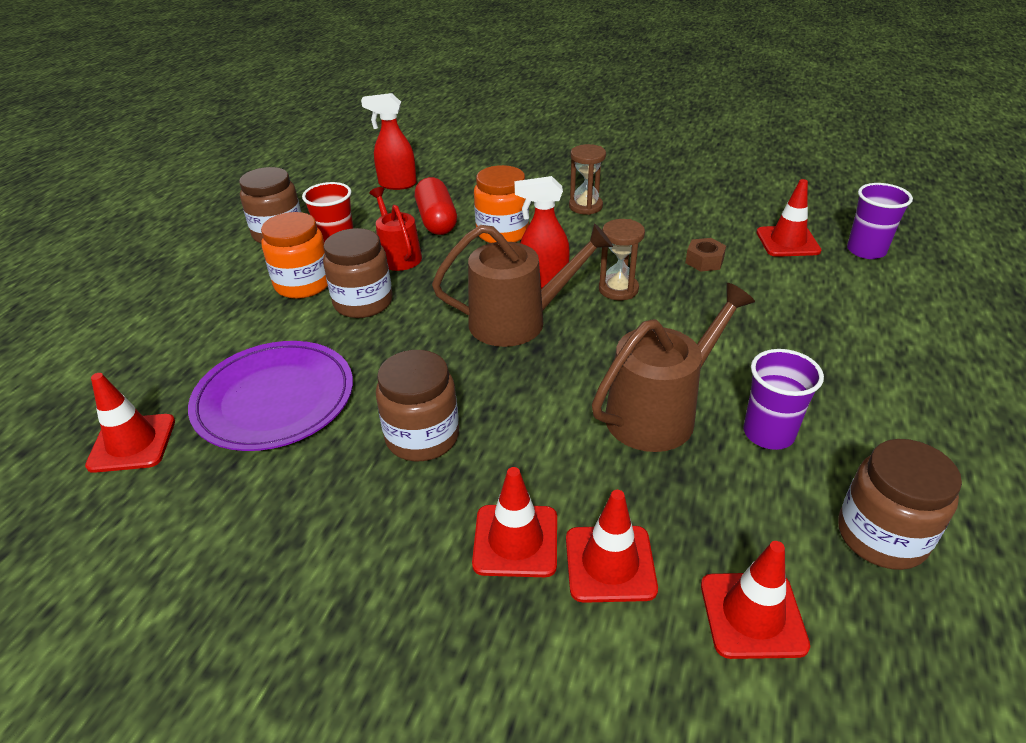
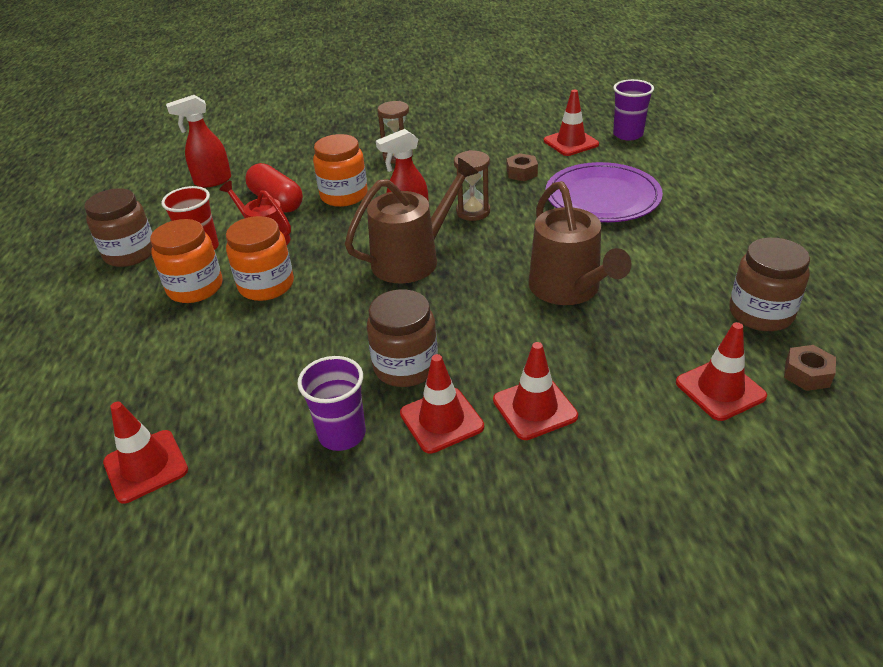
camera: 25 degrees left, 0 degrees up
purple plate [188,341,353,451] -> purple plate moved to [546,162,663,222]
brown jar [323,228,393,318] -> orange jar [226,216,294,301]
red traffic cone [566,490,658,603] -> red traffic cone moved to [400,354,484,454]
brown watering can [592,283,755,452] -> brown watering can turned 135 degrees clockwise [529,181,632,305]
purple cup [743,349,824,450] -> purple cup moved to [297,356,366,451]
none -> brown nut [784,345,836,391]

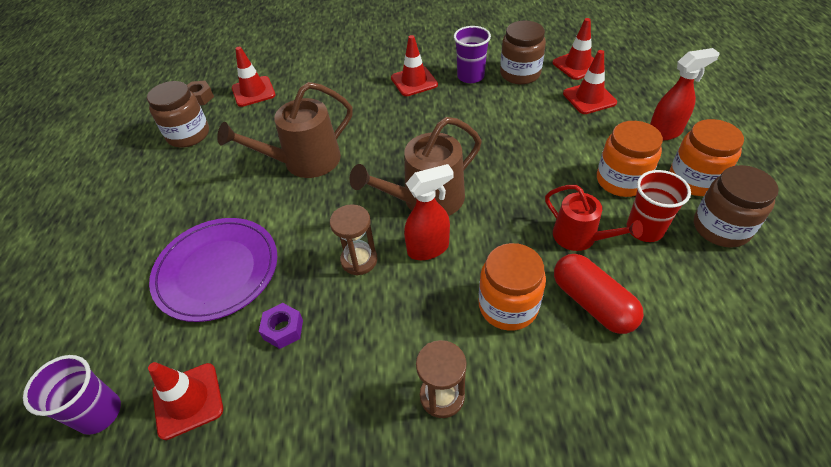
camera: 175 degrees left, 10 degrees up
red spray bottle [166,95,231,188] -> red spray bottle moved to [650,48,720,140]
orange jar [226,216,294,301] -> orange jar moved to [669,119,744,196]
brown jar [367,289,438,387] -> brown jar moved to [500,21,546,85]
red traffic cone [493,342,578,440] -> red traffic cone moved to [563,50,617,114]
brown nut [507,153,538,181] -> purple nut [259,303,303,349]
brown watering can [529,181,632,305] -> brown watering can turned 105 degrees counterclockwise [217,82,353,178]

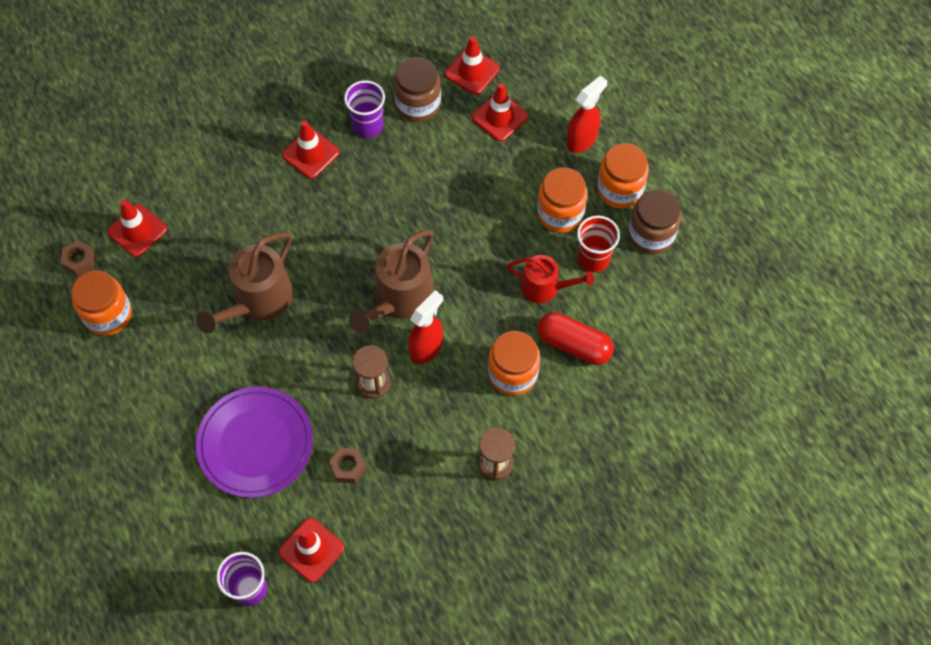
camera: 30 degrees left, 15 degrees up
brown jar [147,81,209,148] -> orange jar [71,271,132,336]
purple nut [259,303,303,349] -> brown nut [329,448,366,483]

------------------------------------

YOUR OBJECTIVE: The required output is the lines from the one holding "brown jar [147,81,209,148]" through the last line of the entries above, copied exactly.

RESPONSE AREA:
brown jar [147,81,209,148] -> orange jar [71,271,132,336]
purple nut [259,303,303,349] -> brown nut [329,448,366,483]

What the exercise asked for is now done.